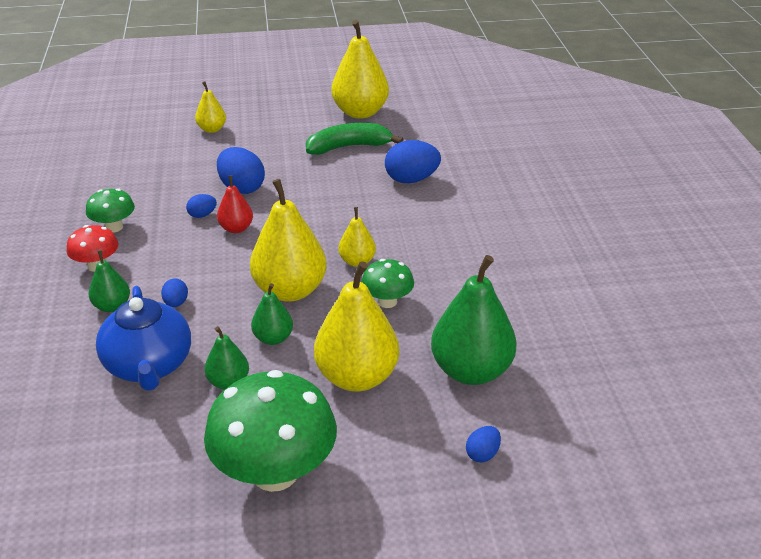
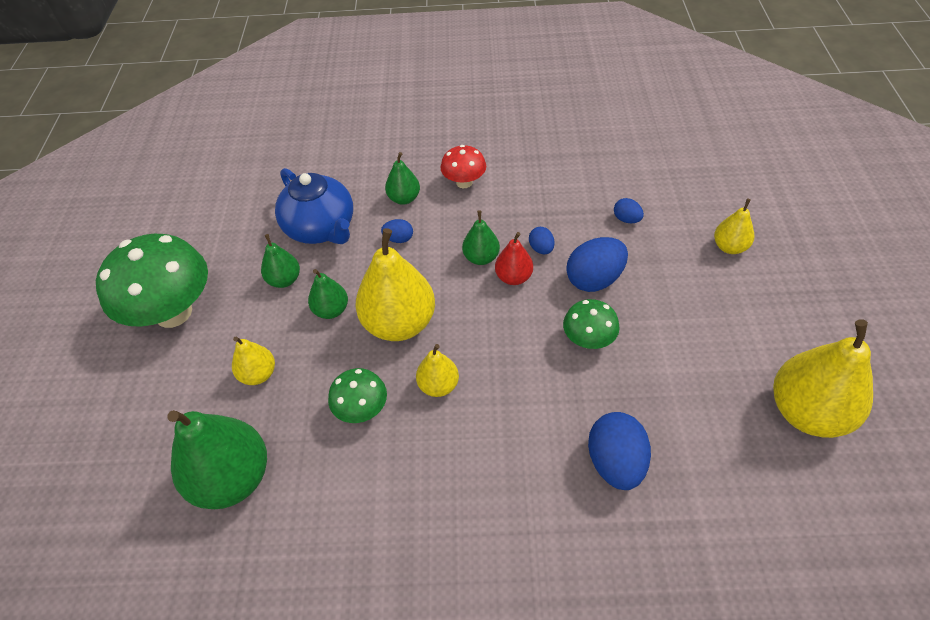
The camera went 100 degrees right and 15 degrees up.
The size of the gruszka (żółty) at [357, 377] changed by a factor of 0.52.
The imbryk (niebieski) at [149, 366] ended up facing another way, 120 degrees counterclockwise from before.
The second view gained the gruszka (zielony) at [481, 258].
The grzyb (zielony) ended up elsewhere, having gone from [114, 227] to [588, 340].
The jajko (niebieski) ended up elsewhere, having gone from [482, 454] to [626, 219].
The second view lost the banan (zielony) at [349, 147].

-*-*-

■ Problem details:
Leave out the pictures and print every line of the data exactly.

■ Answer space:
The camera went 100 degrees right and 15 degrees up.
The size of the gruszka (żółty) at [357, 377] changed by a factor of 0.52.
The imbryk (niebieski) at [149, 366] ended up facing another way, 120 degrees counterclockwise from before.
The second view gained the gruszka (zielony) at [481, 258].
The grzyb (zielony) ended up elsewhere, having gone from [114, 227] to [588, 340].
The jajko (niebieski) ended up elsewhere, having gone from [482, 454] to [626, 219].
The second view lost the banan (zielony) at [349, 147].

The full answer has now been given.